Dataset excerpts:
____

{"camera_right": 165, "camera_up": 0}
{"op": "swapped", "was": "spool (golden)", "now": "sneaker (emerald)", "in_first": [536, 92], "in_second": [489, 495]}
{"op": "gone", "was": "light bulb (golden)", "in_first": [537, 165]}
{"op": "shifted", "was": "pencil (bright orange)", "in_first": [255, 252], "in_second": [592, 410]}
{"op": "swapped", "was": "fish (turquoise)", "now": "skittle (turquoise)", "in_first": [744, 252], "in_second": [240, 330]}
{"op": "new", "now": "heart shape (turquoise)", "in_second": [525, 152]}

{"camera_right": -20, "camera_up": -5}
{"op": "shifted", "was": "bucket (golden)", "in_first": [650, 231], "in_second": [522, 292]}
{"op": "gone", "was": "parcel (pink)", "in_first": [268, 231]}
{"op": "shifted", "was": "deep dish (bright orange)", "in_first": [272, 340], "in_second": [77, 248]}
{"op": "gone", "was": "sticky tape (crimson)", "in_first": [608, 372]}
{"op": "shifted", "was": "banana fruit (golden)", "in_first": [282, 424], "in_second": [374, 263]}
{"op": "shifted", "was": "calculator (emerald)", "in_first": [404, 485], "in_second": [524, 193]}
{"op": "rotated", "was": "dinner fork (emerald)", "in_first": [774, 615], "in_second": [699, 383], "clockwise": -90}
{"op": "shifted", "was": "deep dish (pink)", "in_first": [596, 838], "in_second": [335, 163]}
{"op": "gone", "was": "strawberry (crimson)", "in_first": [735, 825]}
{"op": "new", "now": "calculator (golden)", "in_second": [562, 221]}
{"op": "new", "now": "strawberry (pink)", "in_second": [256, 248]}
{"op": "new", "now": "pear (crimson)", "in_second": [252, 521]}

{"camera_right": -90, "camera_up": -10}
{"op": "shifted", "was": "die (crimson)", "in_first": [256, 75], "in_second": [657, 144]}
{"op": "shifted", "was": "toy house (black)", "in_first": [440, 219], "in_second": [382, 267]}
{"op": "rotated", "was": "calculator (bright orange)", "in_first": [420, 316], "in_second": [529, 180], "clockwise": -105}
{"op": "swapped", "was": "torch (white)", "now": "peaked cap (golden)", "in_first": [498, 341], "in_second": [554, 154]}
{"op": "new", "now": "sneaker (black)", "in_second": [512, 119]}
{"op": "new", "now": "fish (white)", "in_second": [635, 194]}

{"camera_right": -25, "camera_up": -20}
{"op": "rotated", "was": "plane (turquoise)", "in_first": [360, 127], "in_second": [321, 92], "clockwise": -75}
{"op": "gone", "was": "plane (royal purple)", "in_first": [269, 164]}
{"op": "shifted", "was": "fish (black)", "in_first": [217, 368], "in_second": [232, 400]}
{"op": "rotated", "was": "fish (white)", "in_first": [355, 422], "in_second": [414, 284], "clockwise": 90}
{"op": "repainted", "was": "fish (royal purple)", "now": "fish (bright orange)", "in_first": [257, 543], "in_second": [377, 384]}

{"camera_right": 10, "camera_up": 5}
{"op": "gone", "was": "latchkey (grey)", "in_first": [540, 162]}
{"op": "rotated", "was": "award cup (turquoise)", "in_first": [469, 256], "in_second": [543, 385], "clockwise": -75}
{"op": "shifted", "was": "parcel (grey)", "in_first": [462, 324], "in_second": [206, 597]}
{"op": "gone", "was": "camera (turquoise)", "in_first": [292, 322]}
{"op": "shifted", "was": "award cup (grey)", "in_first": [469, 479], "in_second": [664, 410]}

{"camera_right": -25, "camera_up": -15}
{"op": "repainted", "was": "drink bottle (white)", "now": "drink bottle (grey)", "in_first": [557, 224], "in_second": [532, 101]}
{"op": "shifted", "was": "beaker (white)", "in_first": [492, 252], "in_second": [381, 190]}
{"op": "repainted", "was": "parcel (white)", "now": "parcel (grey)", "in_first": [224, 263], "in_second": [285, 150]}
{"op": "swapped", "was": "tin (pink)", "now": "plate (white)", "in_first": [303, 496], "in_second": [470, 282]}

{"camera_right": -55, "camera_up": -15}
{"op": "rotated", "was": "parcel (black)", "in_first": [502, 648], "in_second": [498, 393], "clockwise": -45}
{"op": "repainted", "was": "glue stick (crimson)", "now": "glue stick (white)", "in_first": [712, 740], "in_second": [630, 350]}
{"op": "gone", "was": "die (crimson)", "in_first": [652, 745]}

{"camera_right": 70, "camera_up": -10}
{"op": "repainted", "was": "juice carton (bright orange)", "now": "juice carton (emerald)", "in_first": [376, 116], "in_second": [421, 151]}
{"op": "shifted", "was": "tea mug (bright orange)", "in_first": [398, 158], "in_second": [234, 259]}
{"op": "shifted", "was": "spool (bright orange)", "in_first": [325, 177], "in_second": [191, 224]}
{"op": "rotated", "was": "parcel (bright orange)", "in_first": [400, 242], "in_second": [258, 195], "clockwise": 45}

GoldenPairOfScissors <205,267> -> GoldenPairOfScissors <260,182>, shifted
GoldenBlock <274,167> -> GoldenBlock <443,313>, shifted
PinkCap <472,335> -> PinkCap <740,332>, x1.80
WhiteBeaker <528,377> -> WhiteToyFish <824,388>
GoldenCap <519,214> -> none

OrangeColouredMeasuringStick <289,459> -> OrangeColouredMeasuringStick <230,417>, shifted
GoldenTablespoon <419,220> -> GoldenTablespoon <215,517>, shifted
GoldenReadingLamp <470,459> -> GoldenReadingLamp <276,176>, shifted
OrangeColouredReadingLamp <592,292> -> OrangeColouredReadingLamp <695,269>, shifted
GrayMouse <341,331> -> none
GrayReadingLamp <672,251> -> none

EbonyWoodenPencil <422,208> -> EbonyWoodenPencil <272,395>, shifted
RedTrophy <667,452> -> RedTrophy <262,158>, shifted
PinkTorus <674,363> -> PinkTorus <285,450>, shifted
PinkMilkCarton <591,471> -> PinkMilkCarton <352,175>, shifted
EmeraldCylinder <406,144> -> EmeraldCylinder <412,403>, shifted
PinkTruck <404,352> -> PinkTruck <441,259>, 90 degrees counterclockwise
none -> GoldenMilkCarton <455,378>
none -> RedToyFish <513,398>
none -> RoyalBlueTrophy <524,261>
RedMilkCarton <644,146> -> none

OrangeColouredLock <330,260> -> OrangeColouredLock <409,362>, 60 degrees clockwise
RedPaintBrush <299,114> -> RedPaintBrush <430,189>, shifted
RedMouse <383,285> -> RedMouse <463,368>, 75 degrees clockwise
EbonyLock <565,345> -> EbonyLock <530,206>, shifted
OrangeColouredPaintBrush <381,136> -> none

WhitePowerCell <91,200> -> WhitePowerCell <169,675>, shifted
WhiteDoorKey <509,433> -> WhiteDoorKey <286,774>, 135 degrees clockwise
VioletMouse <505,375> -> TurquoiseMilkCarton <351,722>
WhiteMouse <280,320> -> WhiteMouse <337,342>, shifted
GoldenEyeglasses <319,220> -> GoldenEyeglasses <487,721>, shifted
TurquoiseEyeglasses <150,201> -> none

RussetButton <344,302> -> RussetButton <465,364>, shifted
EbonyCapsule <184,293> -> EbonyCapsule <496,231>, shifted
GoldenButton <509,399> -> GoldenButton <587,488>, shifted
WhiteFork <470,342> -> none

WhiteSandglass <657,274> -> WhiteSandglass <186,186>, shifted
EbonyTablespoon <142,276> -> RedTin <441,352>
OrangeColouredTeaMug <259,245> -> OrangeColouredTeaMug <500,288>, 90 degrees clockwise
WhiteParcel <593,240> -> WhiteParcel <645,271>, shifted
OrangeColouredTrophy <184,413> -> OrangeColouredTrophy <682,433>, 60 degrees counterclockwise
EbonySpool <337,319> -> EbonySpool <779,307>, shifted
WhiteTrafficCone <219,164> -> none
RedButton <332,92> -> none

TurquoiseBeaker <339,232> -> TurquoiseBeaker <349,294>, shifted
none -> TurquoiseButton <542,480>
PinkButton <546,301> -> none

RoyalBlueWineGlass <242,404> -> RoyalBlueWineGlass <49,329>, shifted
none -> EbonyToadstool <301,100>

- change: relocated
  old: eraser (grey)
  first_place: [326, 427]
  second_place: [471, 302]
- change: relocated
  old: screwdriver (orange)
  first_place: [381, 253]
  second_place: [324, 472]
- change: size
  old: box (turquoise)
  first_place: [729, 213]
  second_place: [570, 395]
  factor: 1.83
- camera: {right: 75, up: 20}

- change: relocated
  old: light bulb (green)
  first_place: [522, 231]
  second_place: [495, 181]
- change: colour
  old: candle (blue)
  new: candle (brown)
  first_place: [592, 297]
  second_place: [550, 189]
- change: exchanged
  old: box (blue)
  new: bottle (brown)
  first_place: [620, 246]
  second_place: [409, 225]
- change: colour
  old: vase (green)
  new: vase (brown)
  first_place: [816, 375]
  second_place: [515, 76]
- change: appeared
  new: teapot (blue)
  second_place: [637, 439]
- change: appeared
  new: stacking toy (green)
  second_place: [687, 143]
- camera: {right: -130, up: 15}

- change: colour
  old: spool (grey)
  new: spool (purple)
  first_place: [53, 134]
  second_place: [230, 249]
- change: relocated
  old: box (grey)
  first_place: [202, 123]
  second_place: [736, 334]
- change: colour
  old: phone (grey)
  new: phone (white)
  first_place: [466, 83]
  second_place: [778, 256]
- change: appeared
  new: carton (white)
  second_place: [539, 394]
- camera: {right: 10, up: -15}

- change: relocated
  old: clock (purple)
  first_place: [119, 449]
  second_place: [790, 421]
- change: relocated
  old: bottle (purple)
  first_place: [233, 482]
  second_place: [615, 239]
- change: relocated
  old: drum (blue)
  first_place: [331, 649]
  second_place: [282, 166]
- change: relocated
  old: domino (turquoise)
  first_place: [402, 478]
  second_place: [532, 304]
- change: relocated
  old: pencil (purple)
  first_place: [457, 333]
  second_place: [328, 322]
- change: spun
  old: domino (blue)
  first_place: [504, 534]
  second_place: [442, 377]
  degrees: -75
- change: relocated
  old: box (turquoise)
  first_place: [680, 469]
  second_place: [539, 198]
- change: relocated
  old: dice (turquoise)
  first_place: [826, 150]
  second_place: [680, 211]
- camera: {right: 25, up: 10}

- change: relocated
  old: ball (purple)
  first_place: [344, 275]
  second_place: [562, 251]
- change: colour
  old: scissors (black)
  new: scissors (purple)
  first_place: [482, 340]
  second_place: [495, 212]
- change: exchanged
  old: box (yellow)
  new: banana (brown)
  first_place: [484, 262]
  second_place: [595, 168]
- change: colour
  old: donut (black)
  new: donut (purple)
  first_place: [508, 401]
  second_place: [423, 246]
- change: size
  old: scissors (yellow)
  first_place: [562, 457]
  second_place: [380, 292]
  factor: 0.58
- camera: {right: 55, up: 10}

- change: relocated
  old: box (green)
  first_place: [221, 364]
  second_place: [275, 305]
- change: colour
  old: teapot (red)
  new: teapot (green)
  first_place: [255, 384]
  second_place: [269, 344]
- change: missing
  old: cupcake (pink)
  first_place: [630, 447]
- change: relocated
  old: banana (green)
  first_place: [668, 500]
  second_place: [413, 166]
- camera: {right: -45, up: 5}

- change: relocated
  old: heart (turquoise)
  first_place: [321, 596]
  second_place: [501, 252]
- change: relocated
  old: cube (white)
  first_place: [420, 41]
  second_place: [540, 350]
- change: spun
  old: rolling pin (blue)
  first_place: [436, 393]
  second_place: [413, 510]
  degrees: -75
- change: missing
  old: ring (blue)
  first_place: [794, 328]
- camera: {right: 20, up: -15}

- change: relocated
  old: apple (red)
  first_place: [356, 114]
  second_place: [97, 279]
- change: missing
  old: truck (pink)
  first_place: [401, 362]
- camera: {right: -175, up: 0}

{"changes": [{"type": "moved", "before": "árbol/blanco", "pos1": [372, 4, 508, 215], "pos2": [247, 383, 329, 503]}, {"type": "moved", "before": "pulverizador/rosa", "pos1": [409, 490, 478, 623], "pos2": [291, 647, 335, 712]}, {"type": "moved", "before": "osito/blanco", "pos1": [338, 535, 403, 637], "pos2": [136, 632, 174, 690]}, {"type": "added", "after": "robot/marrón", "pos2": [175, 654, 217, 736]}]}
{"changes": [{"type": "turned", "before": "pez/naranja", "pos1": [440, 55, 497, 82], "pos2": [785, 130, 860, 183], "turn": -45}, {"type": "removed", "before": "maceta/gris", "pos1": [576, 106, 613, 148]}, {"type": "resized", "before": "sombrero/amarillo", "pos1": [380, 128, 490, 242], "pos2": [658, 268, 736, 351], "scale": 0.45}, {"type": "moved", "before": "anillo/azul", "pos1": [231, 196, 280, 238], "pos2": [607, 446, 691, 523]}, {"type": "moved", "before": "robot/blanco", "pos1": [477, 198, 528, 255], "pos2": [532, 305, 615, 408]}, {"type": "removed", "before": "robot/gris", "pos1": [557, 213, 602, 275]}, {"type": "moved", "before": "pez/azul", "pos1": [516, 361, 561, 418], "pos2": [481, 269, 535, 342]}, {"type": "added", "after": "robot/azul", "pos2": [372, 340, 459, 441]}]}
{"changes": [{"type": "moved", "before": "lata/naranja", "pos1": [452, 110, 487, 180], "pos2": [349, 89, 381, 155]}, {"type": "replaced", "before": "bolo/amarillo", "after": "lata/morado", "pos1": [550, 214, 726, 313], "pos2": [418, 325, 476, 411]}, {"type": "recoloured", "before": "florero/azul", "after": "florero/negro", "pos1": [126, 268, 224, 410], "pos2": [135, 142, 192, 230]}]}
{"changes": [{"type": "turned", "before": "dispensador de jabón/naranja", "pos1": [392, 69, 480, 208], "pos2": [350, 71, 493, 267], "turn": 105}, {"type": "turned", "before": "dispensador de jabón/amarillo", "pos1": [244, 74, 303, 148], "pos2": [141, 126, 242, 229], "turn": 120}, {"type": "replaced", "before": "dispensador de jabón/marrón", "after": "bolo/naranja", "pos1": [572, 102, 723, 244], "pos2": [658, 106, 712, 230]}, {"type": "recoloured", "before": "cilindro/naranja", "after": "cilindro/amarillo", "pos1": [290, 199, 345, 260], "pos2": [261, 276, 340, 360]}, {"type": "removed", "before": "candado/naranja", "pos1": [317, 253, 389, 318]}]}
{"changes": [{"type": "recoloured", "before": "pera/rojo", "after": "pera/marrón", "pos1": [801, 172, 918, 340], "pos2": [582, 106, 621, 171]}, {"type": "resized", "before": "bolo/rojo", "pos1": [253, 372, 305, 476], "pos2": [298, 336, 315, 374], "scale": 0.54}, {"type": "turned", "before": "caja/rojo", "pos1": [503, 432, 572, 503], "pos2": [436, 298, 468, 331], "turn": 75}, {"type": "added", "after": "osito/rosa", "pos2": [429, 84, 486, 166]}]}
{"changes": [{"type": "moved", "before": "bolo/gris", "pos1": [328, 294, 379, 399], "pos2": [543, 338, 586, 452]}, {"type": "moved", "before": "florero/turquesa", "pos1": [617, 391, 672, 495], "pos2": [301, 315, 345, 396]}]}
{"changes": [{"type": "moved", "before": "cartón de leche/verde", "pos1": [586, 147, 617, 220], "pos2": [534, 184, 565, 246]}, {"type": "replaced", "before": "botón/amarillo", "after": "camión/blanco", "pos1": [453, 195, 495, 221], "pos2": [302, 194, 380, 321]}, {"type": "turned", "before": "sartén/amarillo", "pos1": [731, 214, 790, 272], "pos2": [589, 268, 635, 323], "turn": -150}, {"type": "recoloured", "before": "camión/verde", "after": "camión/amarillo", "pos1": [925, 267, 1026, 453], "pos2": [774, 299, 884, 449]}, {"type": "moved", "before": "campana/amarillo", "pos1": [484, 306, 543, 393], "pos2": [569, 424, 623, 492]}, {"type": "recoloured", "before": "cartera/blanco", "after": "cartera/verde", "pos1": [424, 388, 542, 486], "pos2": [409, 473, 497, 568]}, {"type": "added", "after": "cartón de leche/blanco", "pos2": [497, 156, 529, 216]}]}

____

What is needed: Quote the data above from the line containing "first_place: [326, 427]" to the line containing "factor: 1.83", inclusive, and stop.

Output:
  first_place: [326, 427]
  second_place: [471, 302]
- change: relocated
  old: screwdriver (orange)
  first_place: [381, 253]
  second_place: [324, 472]
- change: size
  old: box (turquoise)
  first_place: [729, 213]
  second_place: [570, 395]
  factor: 1.83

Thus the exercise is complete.